WHAT THE TASK ASKS
Write out all of the entries below word for word.

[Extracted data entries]
-- Opening Marker --

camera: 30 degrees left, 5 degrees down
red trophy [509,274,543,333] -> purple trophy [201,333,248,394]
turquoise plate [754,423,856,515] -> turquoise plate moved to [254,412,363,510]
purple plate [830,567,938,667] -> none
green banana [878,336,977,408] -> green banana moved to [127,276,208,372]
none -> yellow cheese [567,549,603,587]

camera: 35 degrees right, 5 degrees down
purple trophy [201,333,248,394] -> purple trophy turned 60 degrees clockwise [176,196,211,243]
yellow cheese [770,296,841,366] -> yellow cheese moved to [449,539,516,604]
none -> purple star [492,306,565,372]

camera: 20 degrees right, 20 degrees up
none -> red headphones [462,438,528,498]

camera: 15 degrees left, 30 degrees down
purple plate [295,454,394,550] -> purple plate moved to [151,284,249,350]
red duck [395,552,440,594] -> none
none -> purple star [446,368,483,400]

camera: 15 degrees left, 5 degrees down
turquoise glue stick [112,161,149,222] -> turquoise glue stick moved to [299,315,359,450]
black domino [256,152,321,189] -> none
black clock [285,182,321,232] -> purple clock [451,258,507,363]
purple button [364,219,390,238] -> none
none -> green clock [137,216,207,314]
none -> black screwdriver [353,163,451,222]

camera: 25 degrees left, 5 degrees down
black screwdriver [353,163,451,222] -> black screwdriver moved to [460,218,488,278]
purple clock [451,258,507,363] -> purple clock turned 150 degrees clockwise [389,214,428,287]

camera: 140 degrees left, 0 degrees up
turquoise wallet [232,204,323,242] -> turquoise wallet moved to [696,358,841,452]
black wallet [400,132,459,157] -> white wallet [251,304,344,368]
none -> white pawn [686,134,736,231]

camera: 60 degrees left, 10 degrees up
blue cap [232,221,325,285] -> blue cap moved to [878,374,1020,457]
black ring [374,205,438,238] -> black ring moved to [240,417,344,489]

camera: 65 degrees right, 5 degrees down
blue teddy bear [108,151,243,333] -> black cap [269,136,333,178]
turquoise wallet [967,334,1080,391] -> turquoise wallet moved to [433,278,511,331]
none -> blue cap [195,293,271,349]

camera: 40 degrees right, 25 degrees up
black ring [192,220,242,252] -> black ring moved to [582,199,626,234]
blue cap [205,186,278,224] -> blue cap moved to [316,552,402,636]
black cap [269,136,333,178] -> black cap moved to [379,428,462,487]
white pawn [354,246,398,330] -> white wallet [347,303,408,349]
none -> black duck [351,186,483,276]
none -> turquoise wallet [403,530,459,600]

-- Closing Marker --

TASK SOLUTION
camera: 30 degrees left, 5 degrees down
red trophy [509,274,543,333] -> purple trophy [201,333,248,394]
turquoise plate [754,423,856,515] -> turquoise plate moved to [254,412,363,510]
purple plate [830,567,938,667] -> none
green banana [878,336,977,408] -> green banana moved to [127,276,208,372]
none -> yellow cheese [567,549,603,587]

camera: 35 degrees right, 5 degrees down
purple trophy [201,333,248,394] -> purple trophy turned 60 degrees clockwise [176,196,211,243]
yellow cheese [770,296,841,366] -> yellow cheese moved to [449,539,516,604]
none -> purple star [492,306,565,372]

camera: 20 degrees right, 20 degrees up
none -> red headphones [462,438,528,498]

camera: 15 degrees left, 30 degrees down
purple plate [295,454,394,550] -> purple plate moved to [151,284,249,350]
red duck [395,552,440,594] -> none
none -> purple star [446,368,483,400]

camera: 15 degrees left, 5 degrees down
turquoise glue stick [112,161,149,222] -> turquoise glue stick moved to [299,315,359,450]
black domino [256,152,321,189] -> none
black clock [285,182,321,232] -> purple clock [451,258,507,363]
purple button [364,219,390,238] -> none
none -> green clock [137,216,207,314]
none -> black screwdriver [353,163,451,222]

camera: 25 degrees left, 5 degrees down
black screwdriver [353,163,451,222] -> black screwdriver moved to [460,218,488,278]
purple clock [451,258,507,363] -> purple clock turned 150 degrees clockwise [389,214,428,287]

camera: 140 degrees left, 0 degrees up
turquoise wallet [232,204,323,242] -> turquoise wallet moved to [696,358,841,452]
black wallet [400,132,459,157] -> white wallet [251,304,344,368]
none -> white pawn [686,134,736,231]

camera: 60 degrees left, 10 degrees up
blue cap [232,221,325,285] -> blue cap moved to [878,374,1020,457]
black ring [374,205,438,238] -> black ring moved to [240,417,344,489]

camera: 65 degrees right, 5 degrees down
blue teddy bear [108,151,243,333] -> black cap [269,136,333,178]
turquoise wallet [967,334,1080,391] -> turquoise wallet moved to [433,278,511,331]
none -> blue cap [195,293,271,349]

camera: 40 degrees right, 25 degrees up
black ring [192,220,242,252] -> black ring moved to [582,199,626,234]
blue cap [205,186,278,224] -> blue cap moved to [316,552,402,636]
black cap [269,136,333,178] -> black cap moved to [379,428,462,487]
white pawn [354,246,398,330] -> white wallet [347,303,408,349]
none -> black duck [351,186,483,276]
none -> turquoise wallet [403,530,459,600]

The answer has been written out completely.